(TASK BRIEF)
Pictures aside, repeat the whole listing word for word.
━━━ RECORDED DATA ━━━
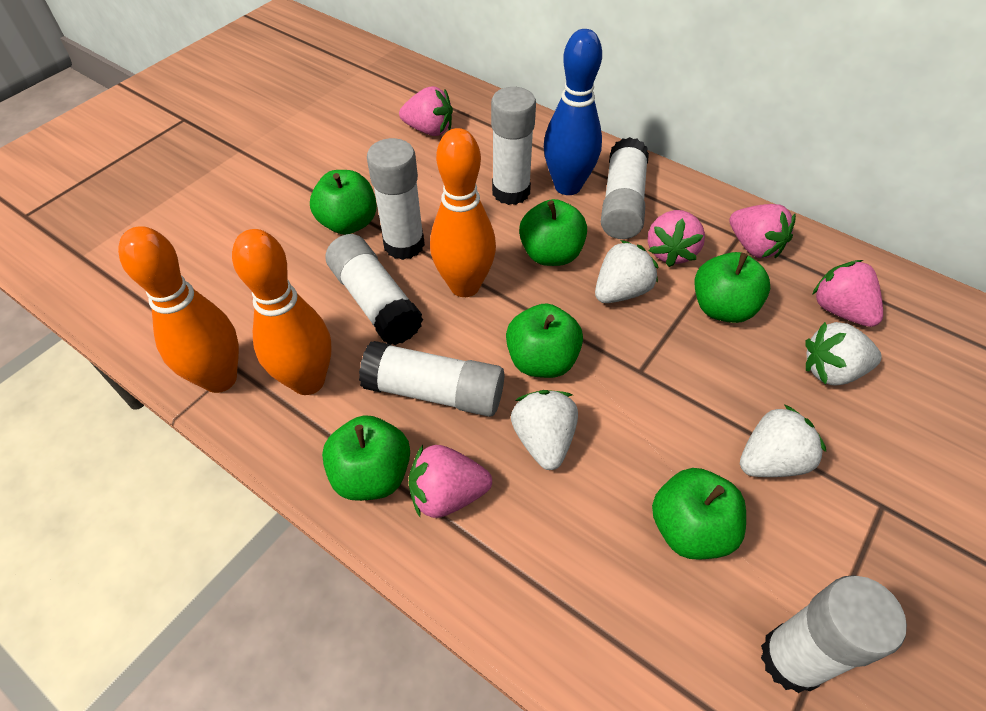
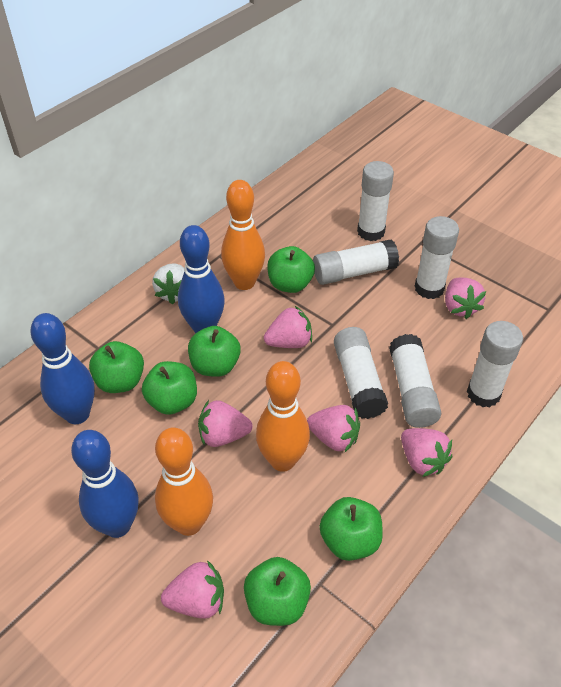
blue bowling pin: 1 -> 3
pink strawberry: 5 -> 6
white strawberry: 4 -> 1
━━━
(REPLY TO THE EXERCISE)
blue bowling pin: 1 -> 3
pink strawberry: 5 -> 6
white strawberry: 4 -> 1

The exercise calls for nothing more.